▶ Provided data:
---

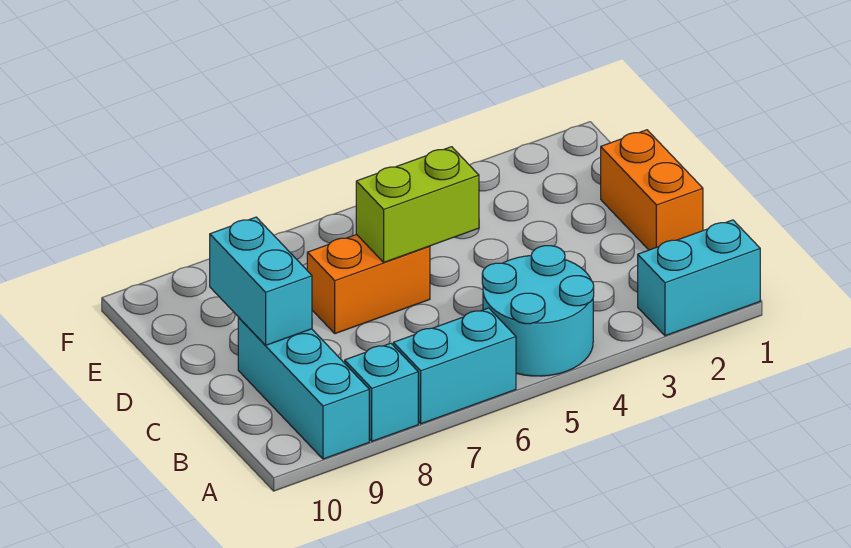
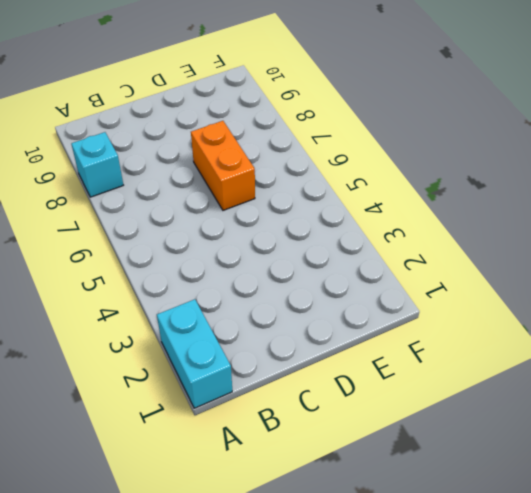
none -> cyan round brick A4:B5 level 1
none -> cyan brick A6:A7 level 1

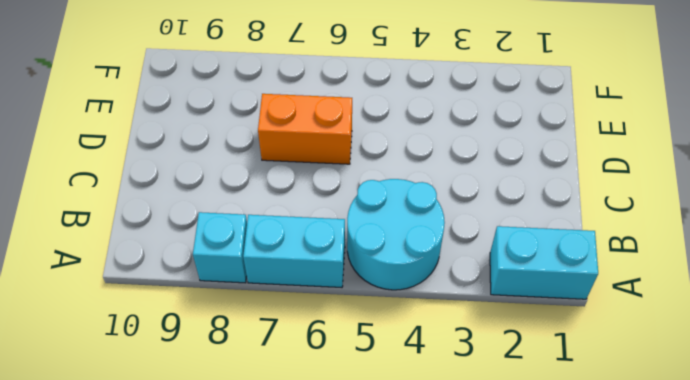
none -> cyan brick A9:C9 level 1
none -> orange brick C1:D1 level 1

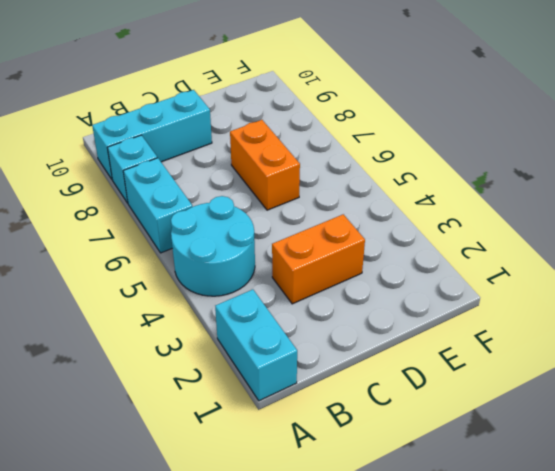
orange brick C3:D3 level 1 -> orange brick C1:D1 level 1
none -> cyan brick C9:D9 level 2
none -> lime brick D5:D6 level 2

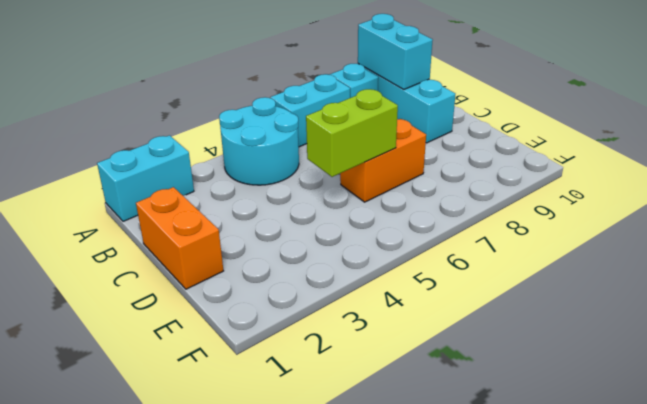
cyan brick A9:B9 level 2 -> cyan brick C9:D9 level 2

---

▶ Exercise prompt: Reproduce the listing exactly, but omit every picture in it.

▶ Task response:
none -> cyan round brick A4:B5 level 1
none -> cyan brick A6:A7 level 1

none -> cyan brick A9:C9 level 1
none -> orange brick C1:D1 level 1

orange brick C3:D3 level 1 -> orange brick C1:D1 level 1
none -> cyan brick C9:D9 level 2
none -> lime brick D5:D6 level 2

cyan brick A9:B9 level 2 -> cyan brick C9:D9 level 2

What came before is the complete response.